◆ EXERCISE: From the line with "(144, 214) = (459, 127): black" down to the final line of the records below, retype everything exactly and leave out the rest.
MATERIAL PROVIDED Start Marker
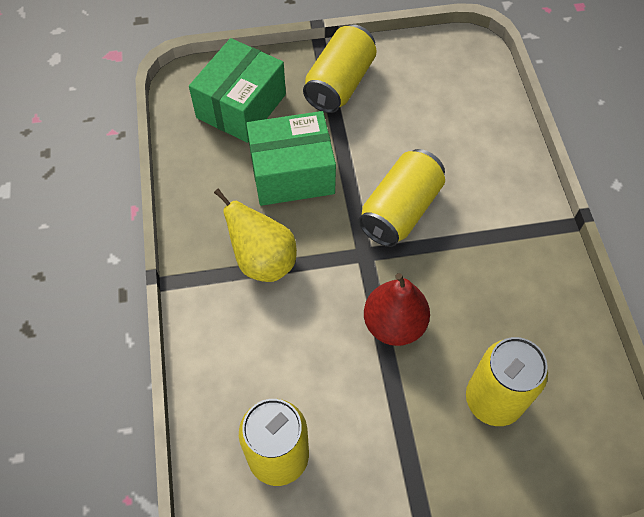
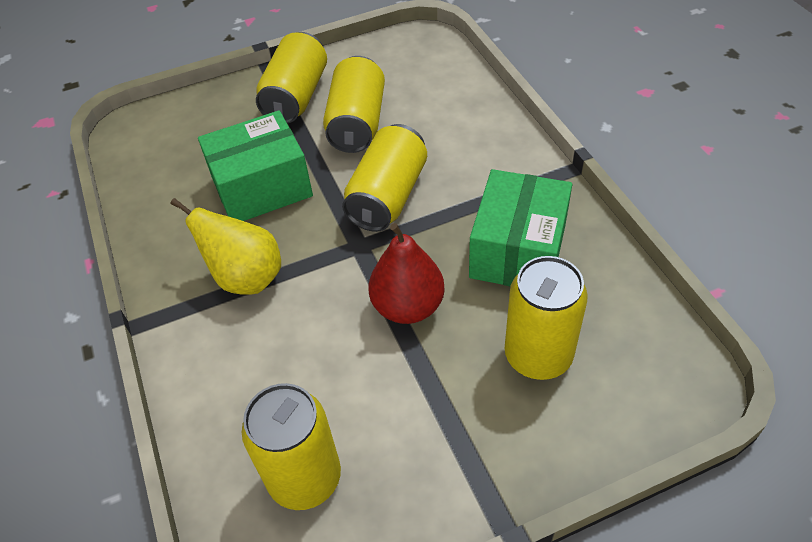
camera: 10 degrees left, 10 degrees down
(241, 106) = (194, 137): green box -> green box (518, 250)
(389, 126) = (357, 123): none -> yellow can

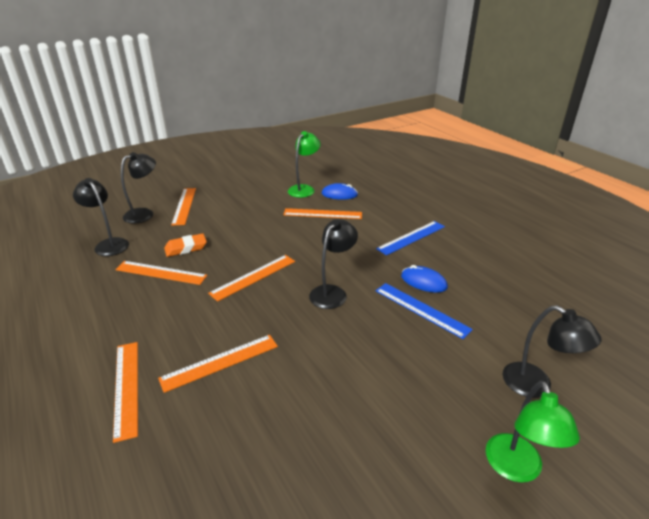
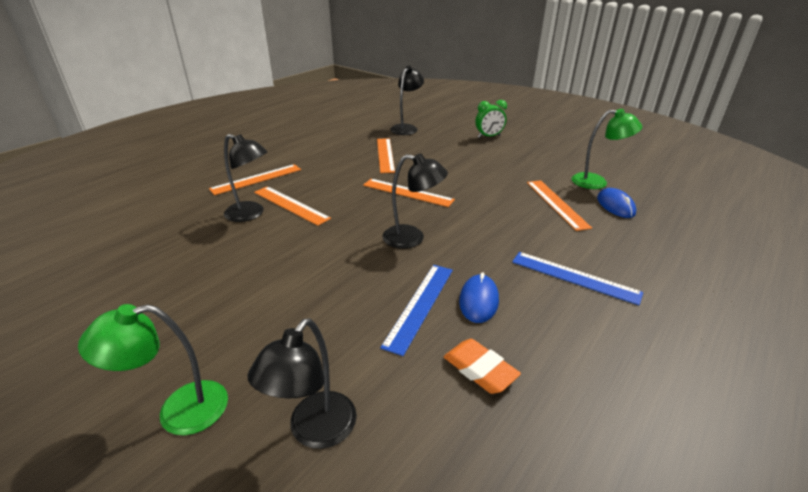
camera: 70 degrees right, 0 degrees up
(144, 214) = (459, 127): black lamp -> black lamp (251, 214)
(184, 206) = (489, 136): orange ruler -> green clock
(186, 248) = (426, 154): orange eraser -> orange eraser (480, 369)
MATERIAL PROVIDED End Marker
◆ EXERCISE OUTPUT:
(144, 214) = (459, 127): black lamp -> black lamp (251, 214)
(184, 206) = (489, 136): orange ruler -> green clock
(186, 248) = (426, 154): orange eraser -> orange eraser (480, 369)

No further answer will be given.